■ **Task directions**:
Among the entries below, please repeat exactly and only the lines from the line containing "R11: 3.3k (IN3, VS) -> 15k (IN3, VS)" to the line containing "U4: NAND (in", both lines included.

■ **Raw data**:
++++++++
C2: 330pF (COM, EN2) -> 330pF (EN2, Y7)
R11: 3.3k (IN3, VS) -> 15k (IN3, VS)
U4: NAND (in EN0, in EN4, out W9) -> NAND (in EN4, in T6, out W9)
++++++++
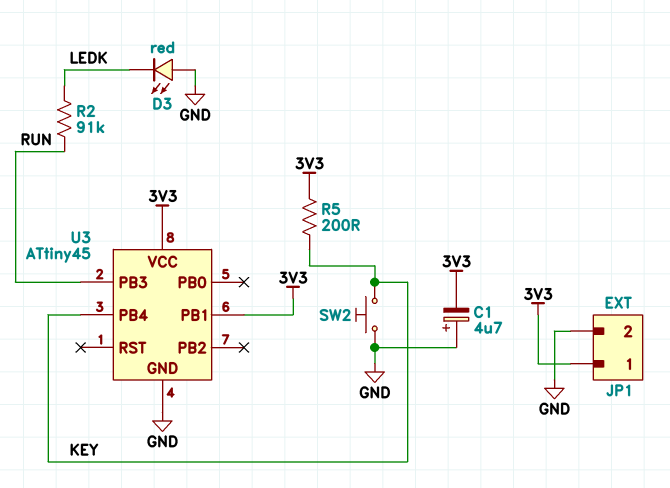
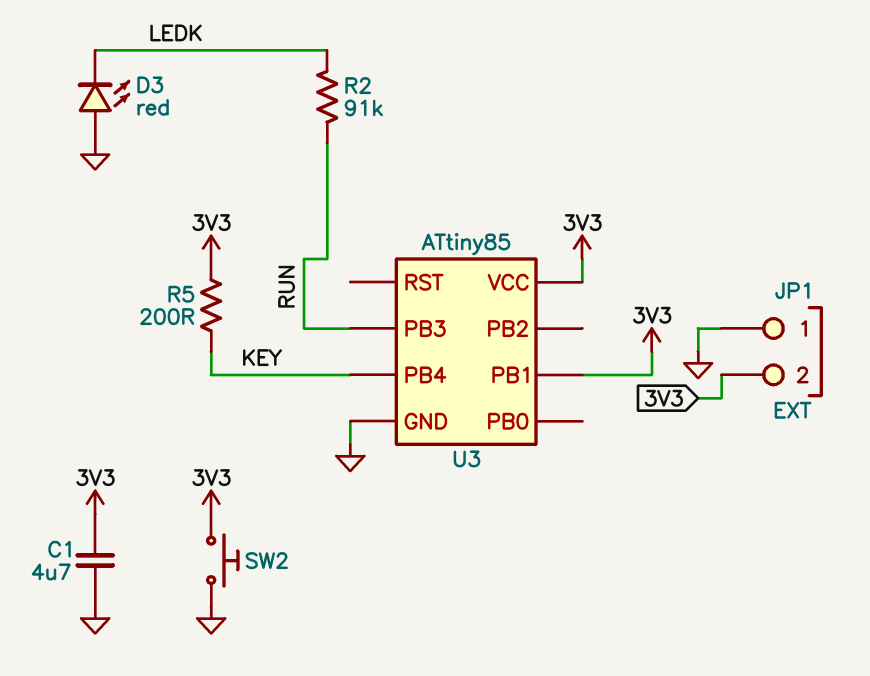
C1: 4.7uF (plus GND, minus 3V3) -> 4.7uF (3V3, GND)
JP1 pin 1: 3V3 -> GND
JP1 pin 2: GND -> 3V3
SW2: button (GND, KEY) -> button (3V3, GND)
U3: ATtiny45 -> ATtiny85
++++++++
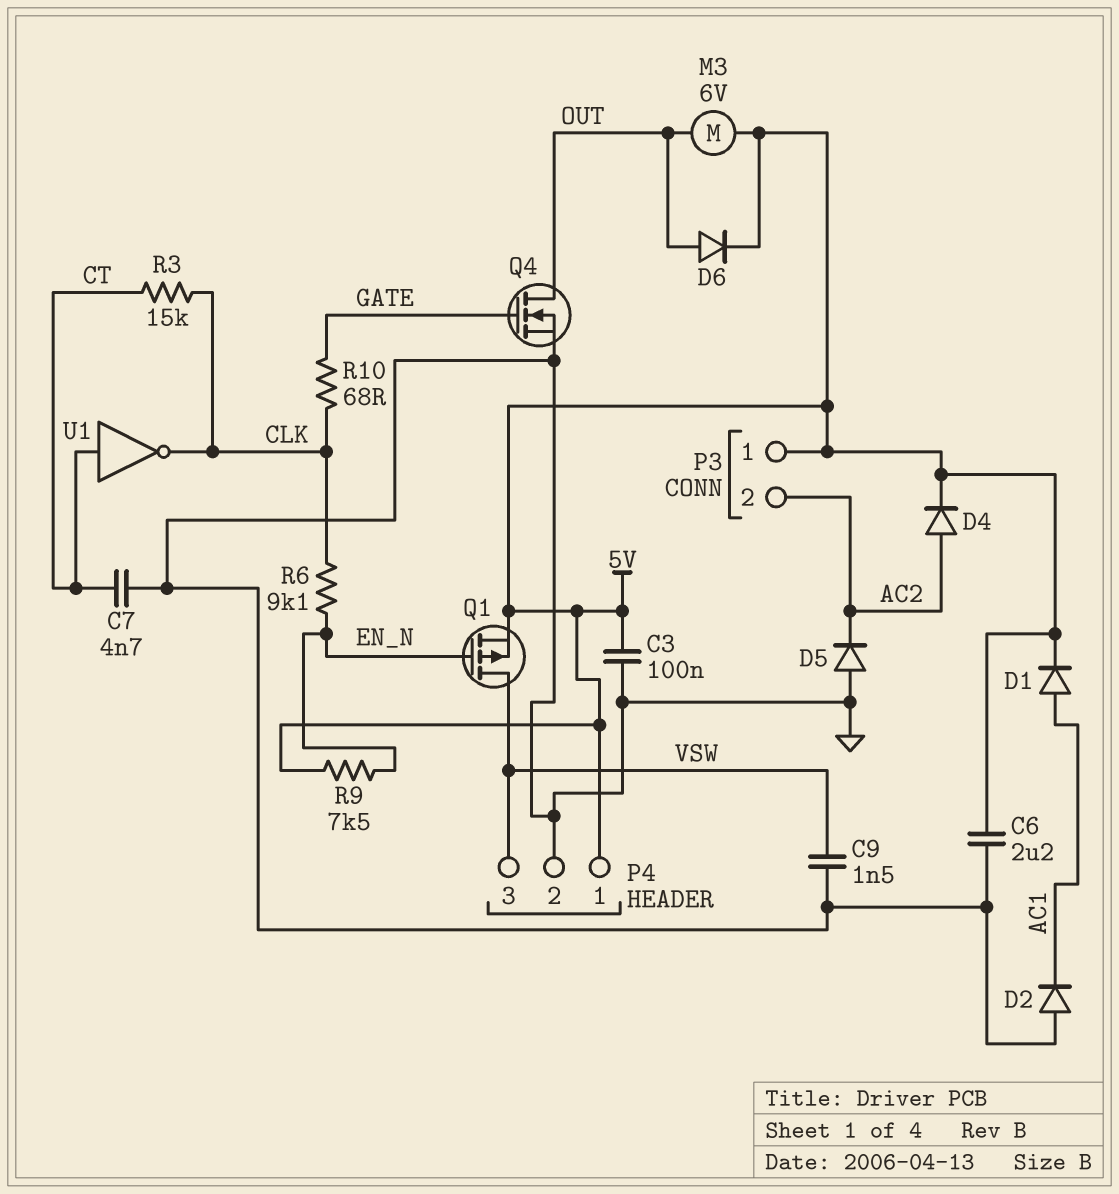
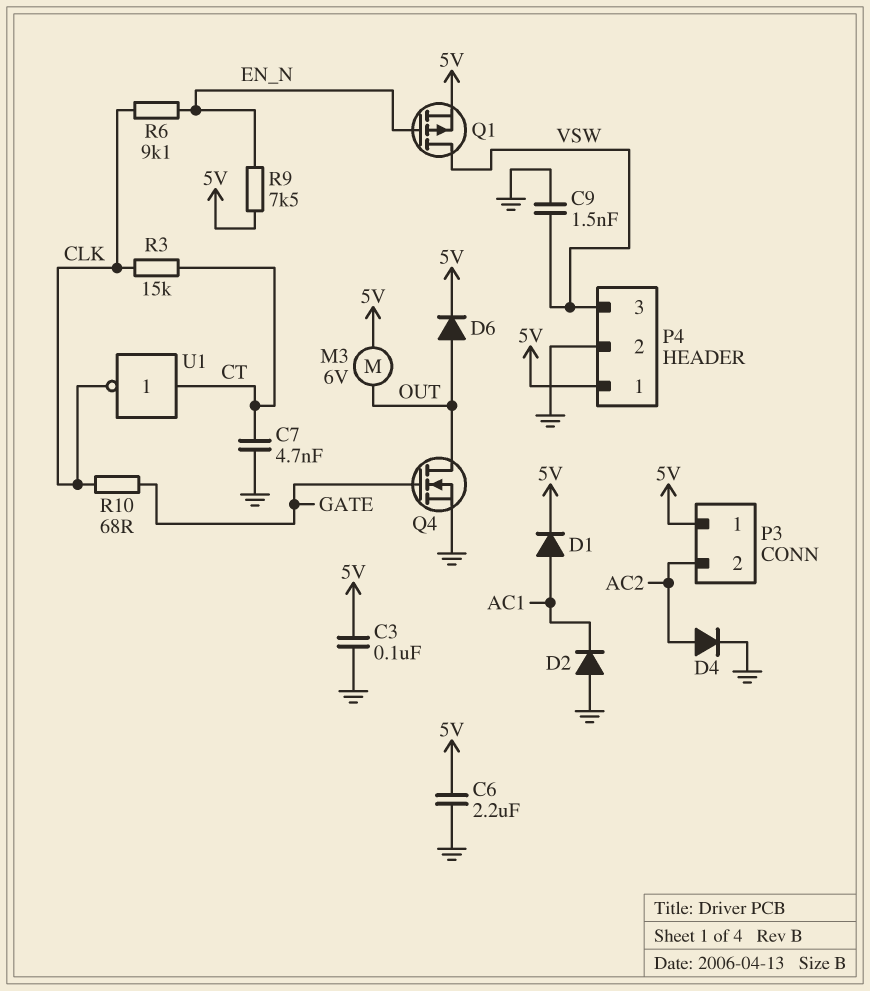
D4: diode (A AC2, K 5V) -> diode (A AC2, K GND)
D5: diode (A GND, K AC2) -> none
++++++++
■ **Exercise result**:
R11: 3.3k (IN3, VS) -> 15k (IN3, VS)
U4: NAND (in EN0, in EN4, out W9) -> NAND (in EN4, in T6, out W9)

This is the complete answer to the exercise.